Material provided:
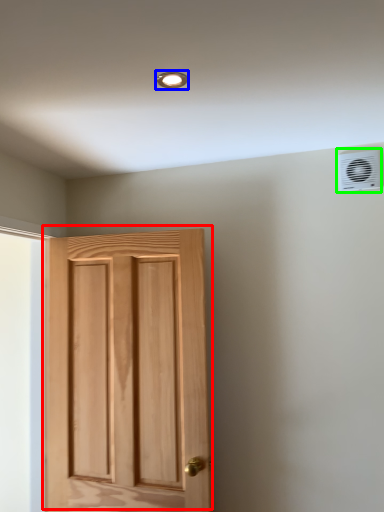
Question: Which is farther away from door (highlighted by a red box)? light fixture (highlighted by a blue box) or air conditioning (highlighted by a green box)?

Choices:
 (A) light fixture
 (B) air conditioning

Answer: (A)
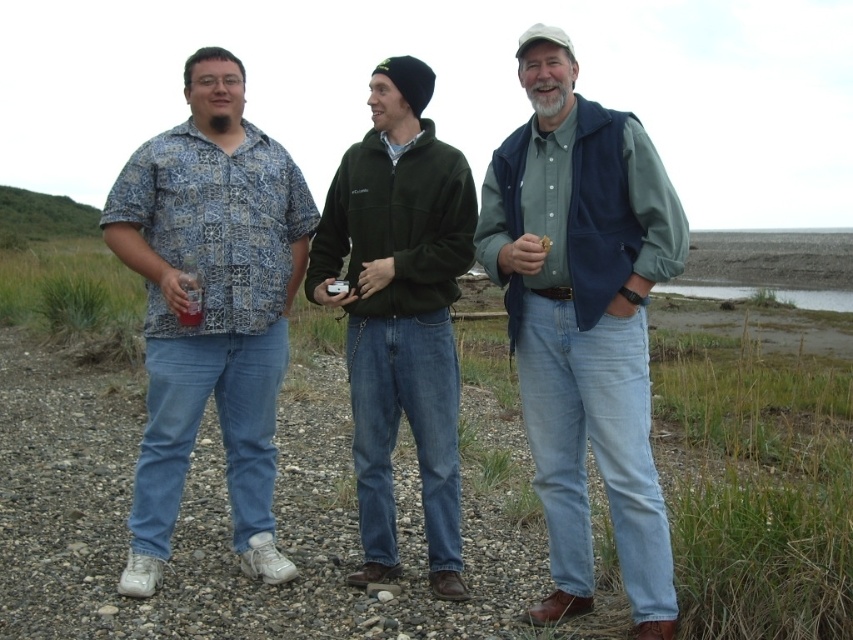
Is navy blue vest at center to the left of patterned fabric shirt at left from the viewer's perspective?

Challenge:
Please copy out all of the material above word for word, leaving out the pictures.

Written reply:
Question: Which is farther away from door (highlighted by a red box)? light fixture (highlighted by a blue box) or air conditioning (highlighted by a green box)?

Choices:
 (A) light fixture
 (B) air conditioning

Answer: (A)
Is navy blue vest at center to the left of patterned fabric shirt at left from the viewer's perspective?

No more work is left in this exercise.